* ASSIGNMENT: Find the word "pink" in the data below and copy each line that holds it.

== Segment start ==

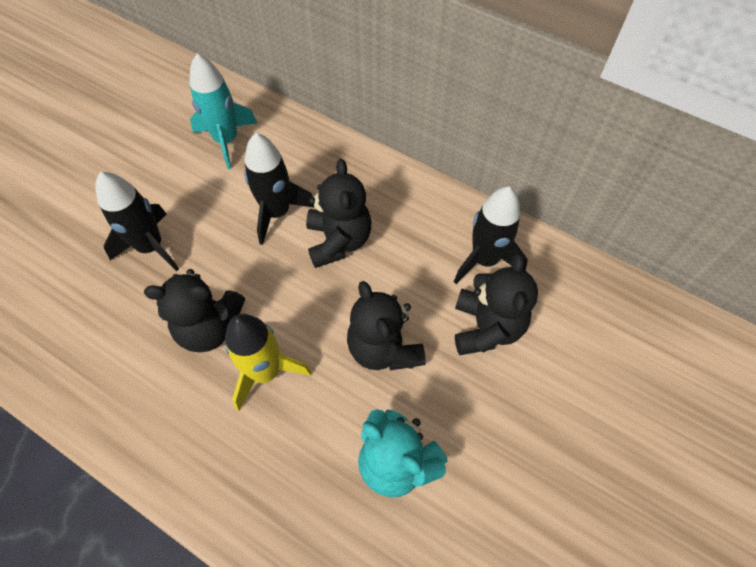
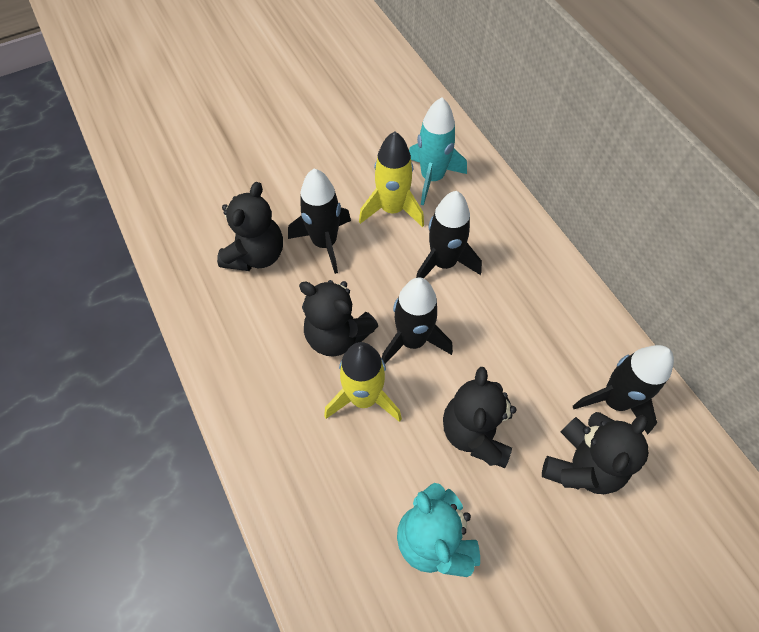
camera: 30 degrees right, 0 degrees up
black teddy bear [306,159,371,268] -> black teddy bear moved to [217,182,283,271]
none -> yellow rocket [359,132,424,227]
none -> black rocket [382,277,453,364]

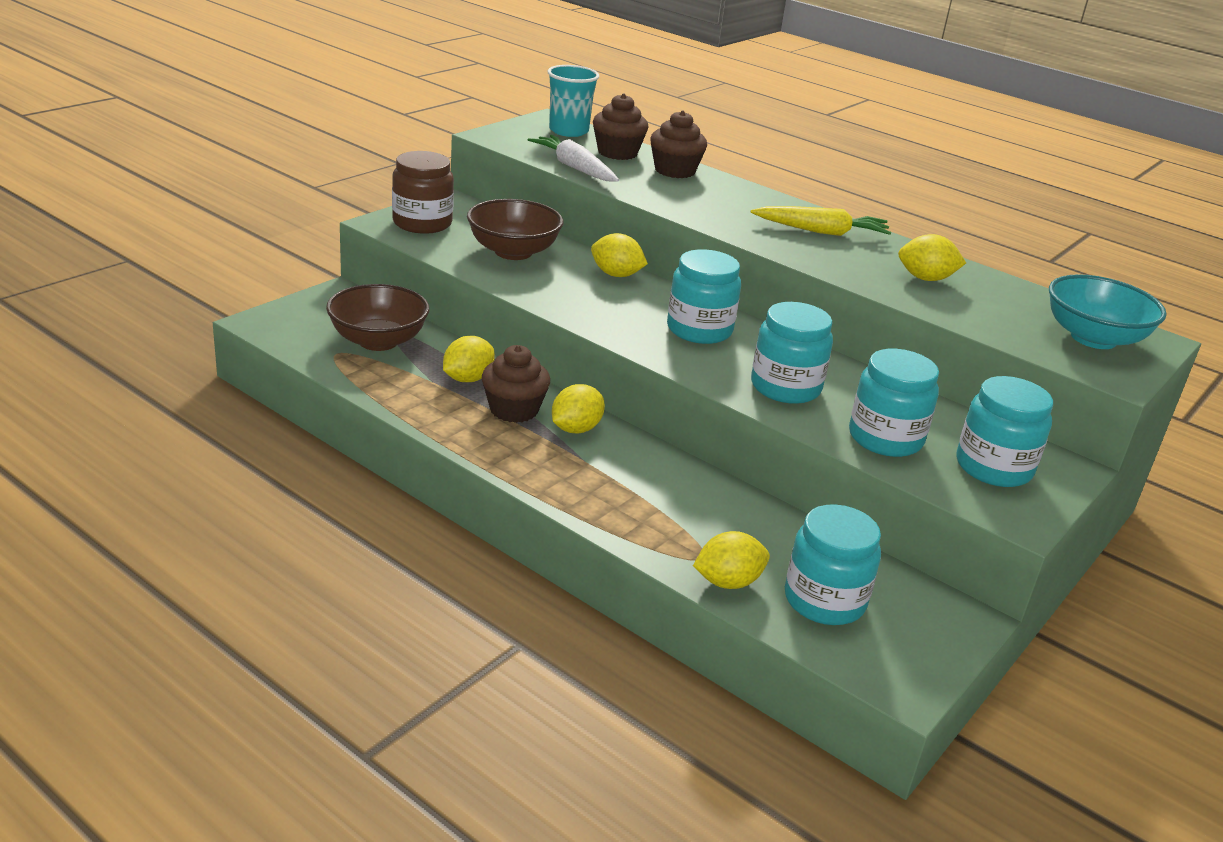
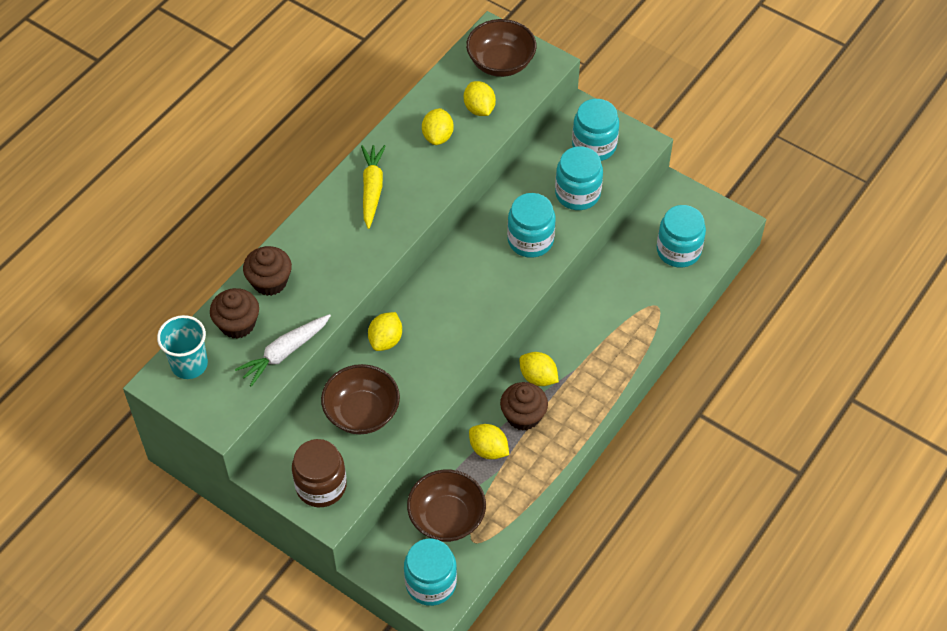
camera: 90 degrees left, 25 degrees up
turquoise jar [667,249,741,344] -> turquoise jar moved to [404,539,457,606]
yellow lemon [693,531,770,589] -> yellow lemon moved to [464,81,496,116]
turquoise bowl [1049,274,1167,349] -> brown bowl [466,19,536,77]

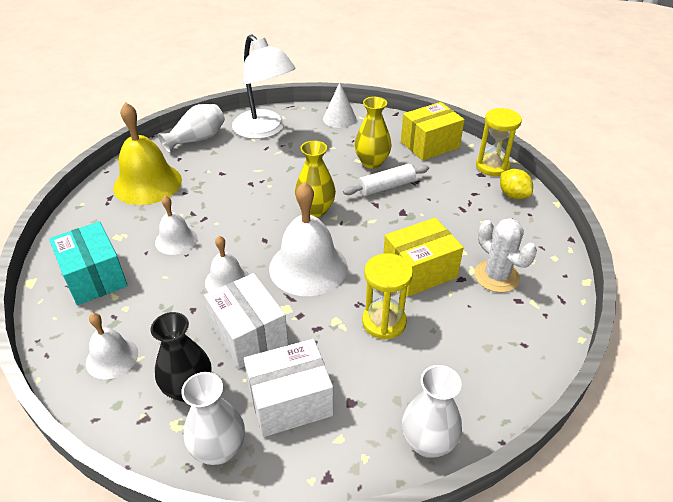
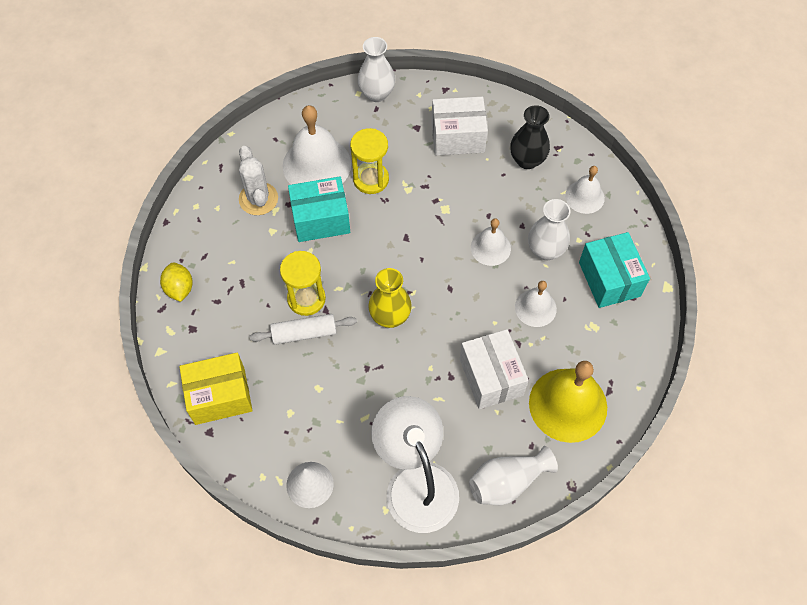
camera: 165 degrees left, 20 degrees up
white vase [181,372,245,465] -> white vase moved to [528,199,570,261]
white box [204,273,288,369] -> white box moved to [460,329,529,409]
white bell [269,182,347,296] -> white bell moved to [283,105,351,185]
yellow vase [354,97,391,169] -> none
yellow box [383,218,464,297] -> turquoise box [288,177,350,242]
yellow hourglass [476,108,522,176] -> yellow hourglass moved to [280,251,326,316]

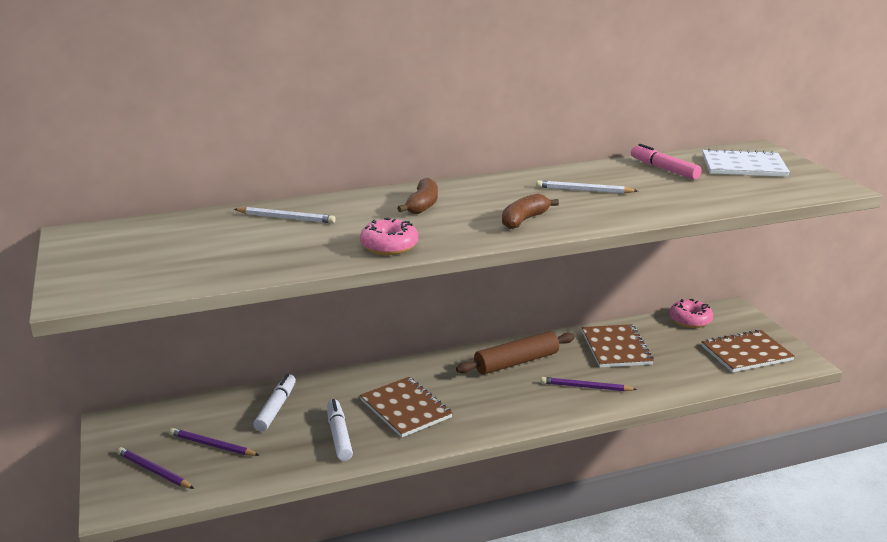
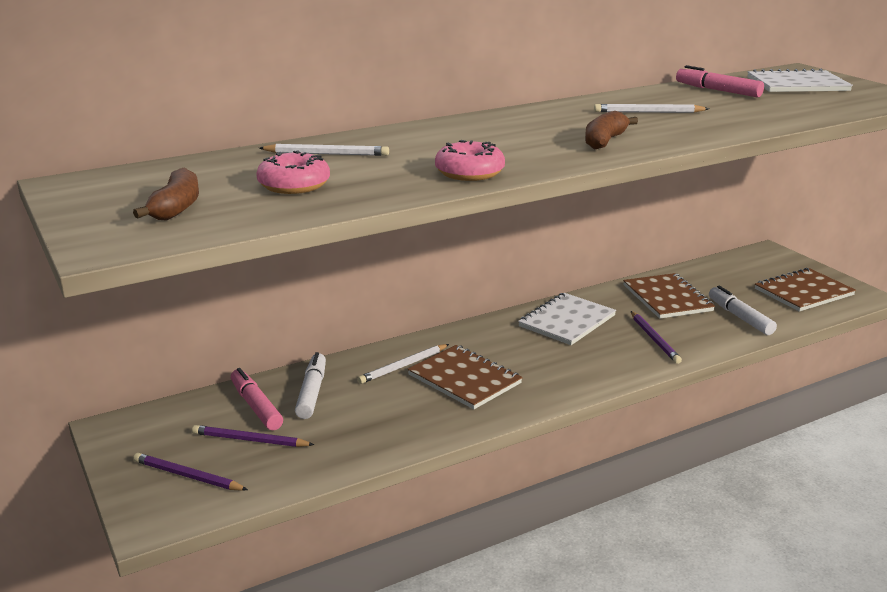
camera: 10 degrees left, 0 degrees up
white marker [327,399,353,461] -> white marker moved to [709,286,777,335]
brown banana [397,178,438,214] -> brown banana moved to [133,168,199,221]
brown rolling pin [456,331,575,375] -> white notebook [518,293,616,345]
purple pencil [541,377,637,391] -> purple pencil turned 105 degrees counterclockwise [631,311,682,364]
pink donut [670,299,713,328] -> pink donut moved to [256,151,330,194]
none -> pink marker [231,368,283,430]
none -> white pencil [358,344,449,384]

== Segment end ==

* RESULT:
pink donut [670,299,713,328] -> pink donut moved to [256,151,330,194]
none -> pink marker [231,368,283,430]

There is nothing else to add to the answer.